Data records
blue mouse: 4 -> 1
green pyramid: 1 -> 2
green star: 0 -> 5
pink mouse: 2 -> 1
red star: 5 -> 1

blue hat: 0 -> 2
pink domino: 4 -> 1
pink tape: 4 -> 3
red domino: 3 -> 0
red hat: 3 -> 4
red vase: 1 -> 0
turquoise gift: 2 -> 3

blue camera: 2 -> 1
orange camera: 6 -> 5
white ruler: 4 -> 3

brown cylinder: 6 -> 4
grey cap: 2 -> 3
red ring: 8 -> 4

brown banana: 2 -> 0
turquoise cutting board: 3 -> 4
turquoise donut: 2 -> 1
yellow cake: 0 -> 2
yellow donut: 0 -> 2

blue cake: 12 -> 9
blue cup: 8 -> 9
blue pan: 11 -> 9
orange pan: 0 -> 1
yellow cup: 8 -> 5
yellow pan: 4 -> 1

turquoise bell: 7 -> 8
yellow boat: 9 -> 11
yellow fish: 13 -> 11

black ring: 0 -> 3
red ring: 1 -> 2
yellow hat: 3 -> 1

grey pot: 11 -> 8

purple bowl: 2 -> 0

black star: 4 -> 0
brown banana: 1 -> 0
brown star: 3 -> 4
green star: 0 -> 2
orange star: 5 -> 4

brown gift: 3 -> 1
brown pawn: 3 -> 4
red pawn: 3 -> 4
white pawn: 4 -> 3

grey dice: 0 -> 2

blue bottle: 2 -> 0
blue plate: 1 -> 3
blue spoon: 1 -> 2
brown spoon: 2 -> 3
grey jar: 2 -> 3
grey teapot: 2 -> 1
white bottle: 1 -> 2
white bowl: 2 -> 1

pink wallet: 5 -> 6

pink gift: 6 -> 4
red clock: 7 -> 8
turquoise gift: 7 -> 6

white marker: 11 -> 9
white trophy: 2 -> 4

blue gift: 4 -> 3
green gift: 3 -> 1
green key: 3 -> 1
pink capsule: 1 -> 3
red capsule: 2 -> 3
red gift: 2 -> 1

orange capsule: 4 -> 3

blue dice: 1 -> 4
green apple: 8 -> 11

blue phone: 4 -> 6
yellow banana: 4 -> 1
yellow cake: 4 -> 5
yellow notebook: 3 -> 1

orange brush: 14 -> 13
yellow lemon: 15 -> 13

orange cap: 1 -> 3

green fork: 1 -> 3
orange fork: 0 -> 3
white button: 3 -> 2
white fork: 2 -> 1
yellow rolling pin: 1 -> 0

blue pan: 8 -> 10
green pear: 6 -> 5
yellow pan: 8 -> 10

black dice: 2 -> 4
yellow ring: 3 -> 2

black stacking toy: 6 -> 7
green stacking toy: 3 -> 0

Problem to solve
The task calls for each record to be returned verbatim.

Output
blue mouse: 4 -> 1
green pyramid: 1 -> 2
green star: 0 -> 5
pink mouse: 2 -> 1
red star: 5 -> 1

blue hat: 0 -> 2
pink domino: 4 -> 1
pink tape: 4 -> 3
red domino: 3 -> 0
red hat: 3 -> 4
red vase: 1 -> 0
turquoise gift: 2 -> 3

blue camera: 2 -> 1
orange camera: 6 -> 5
white ruler: 4 -> 3

brown cylinder: 6 -> 4
grey cap: 2 -> 3
red ring: 8 -> 4

brown banana: 2 -> 0
turquoise cutting board: 3 -> 4
turquoise donut: 2 -> 1
yellow cake: 0 -> 2
yellow donut: 0 -> 2

blue cake: 12 -> 9
blue cup: 8 -> 9
blue pan: 11 -> 9
orange pan: 0 -> 1
yellow cup: 8 -> 5
yellow pan: 4 -> 1

turquoise bell: 7 -> 8
yellow boat: 9 -> 11
yellow fish: 13 -> 11

black ring: 0 -> 3
red ring: 1 -> 2
yellow hat: 3 -> 1

grey pot: 11 -> 8

purple bowl: 2 -> 0

black star: 4 -> 0
brown banana: 1 -> 0
brown star: 3 -> 4
green star: 0 -> 2
orange star: 5 -> 4

brown gift: 3 -> 1
brown pawn: 3 -> 4
red pawn: 3 -> 4
white pawn: 4 -> 3

grey dice: 0 -> 2

blue bottle: 2 -> 0
blue plate: 1 -> 3
blue spoon: 1 -> 2
brown spoon: 2 -> 3
grey jar: 2 -> 3
grey teapot: 2 -> 1
white bottle: 1 -> 2
white bowl: 2 -> 1

pink wallet: 5 -> 6

pink gift: 6 -> 4
red clock: 7 -> 8
turquoise gift: 7 -> 6

white marker: 11 -> 9
white trophy: 2 -> 4

blue gift: 4 -> 3
green gift: 3 -> 1
green key: 3 -> 1
pink capsule: 1 -> 3
red capsule: 2 -> 3
red gift: 2 -> 1

orange capsule: 4 -> 3

blue dice: 1 -> 4
green apple: 8 -> 11

blue phone: 4 -> 6
yellow banana: 4 -> 1
yellow cake: 4 -> 5
yellow notebook: 3 -> 1

orange brush: 14 -> 13
yellow lemon: 15 -> 13

orange cap: 1 -> 3

green fork: 1 -> 3
orange fork: 0 -> 3
white button: 3 -> 2
white fork: 2 -> 1
yellow rolling pin: 1 -> 0

blue pan: 8 -> 10
green pear: 6 -> 5
yellow pan: 8 -> 10

black dice: 2 -> 4
yellow ring: 3 -> 2

black stacking toy: 6 -> 7
green stacking toy: 3 -> 0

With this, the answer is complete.